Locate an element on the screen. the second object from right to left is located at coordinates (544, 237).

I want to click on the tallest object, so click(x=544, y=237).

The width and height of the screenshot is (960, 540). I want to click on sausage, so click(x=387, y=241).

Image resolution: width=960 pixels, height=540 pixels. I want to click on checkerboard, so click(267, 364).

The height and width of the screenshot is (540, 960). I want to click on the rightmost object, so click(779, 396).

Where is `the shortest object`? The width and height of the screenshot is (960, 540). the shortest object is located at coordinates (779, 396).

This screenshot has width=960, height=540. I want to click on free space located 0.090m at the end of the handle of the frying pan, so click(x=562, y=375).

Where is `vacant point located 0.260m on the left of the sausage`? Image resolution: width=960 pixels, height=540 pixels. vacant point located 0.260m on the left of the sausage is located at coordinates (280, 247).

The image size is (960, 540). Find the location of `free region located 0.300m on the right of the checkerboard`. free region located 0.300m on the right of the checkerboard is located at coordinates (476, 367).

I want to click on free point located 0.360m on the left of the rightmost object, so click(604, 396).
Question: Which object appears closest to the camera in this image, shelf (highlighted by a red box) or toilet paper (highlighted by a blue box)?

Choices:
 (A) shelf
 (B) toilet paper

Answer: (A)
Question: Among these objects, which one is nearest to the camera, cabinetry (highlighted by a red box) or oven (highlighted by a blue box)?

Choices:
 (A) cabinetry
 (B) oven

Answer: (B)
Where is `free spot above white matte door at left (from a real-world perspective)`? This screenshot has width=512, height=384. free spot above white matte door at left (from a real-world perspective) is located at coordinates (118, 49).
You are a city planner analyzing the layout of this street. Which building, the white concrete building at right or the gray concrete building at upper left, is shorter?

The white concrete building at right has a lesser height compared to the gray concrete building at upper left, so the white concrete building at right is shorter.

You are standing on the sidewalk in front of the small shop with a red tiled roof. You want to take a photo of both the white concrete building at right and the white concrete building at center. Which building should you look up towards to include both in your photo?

━━━━━━━━━━

— Your task —
Reproduce every one of the records above word for word, from the first line to the last.

— Task result —
Locate an element on the screen. the second object from right to left is located at coordinates (544, 237).

I want to click on the tallest object, so click(x=544, y=237).

The width and height of the screenshot is (960, 540). I want to click on sausage, so click(x=387, y=241).

Image resolution: width=960 pixels, height=540 pixels. I want to click on checkerboard, so click(267, 364).

The height and width of the screenshot is (540, 960). I want to click on the rightmost object, so click(779, 396).

Where is `the shortest object`? The width and height of the screenshot is (960, 540). the shortest object is located at coordinates (779, 396).

This screenshot has width=960, height=540. I want to click on free space located 0.090m at the end of the handle of the frying pan, so click(x=562, y=375).

Where is `vacant point located 0.260m on the left of the sausage`? Image resolution: width=960 pixels, height=540 pixels. vacant point located 0.260m on the left of the sausage is located at coordinates (280, 247).

The image size is (960, 540). Find the location of `free region located 0.300m on the right of the checkerboard`. free region located 0.300m on the right of the checkerboard is located at coordinates (476, 367).

I want to click on free point located 0.360m on the left of the rightmost object, so click(604, 396).
Question: Which object appears closest to the camera in this image, shelf (highlighted by a red box) or toilet paper (highlighted by a blue box)?

Choices:
 (A) shelf
 (B) toilet paper

Answer: (A)
Question: Among these objects, which one is nearest to the camera, cabinetry (highlighted by a red box) or oven (highlighted by a blue box)?

Choices:
 (A) cabinetry
 (B) oven

Answer: (B)
Where is `free spot above white matte door at left (from a real-world perspective)`? This screenshot has width=512, height=384. free spot above white matte door at left (from a real-world perspective) is located at coordinates (118, 49).
You are a city planner analyzing the layout of this street. Which building, the white concrete building at right or the gray concrete building at upper left, is shorter?

The white concrete building at right has a lesser height compared to the gray concrete building at upper left, so the white concrete building at right is shorter.

You are standing on the sidewalk in front of the small shop with a red tiled roof. You want to take a photo of both the white concrete building at right and the white concrete building at center. Which building should you look up towards to include both in your photo?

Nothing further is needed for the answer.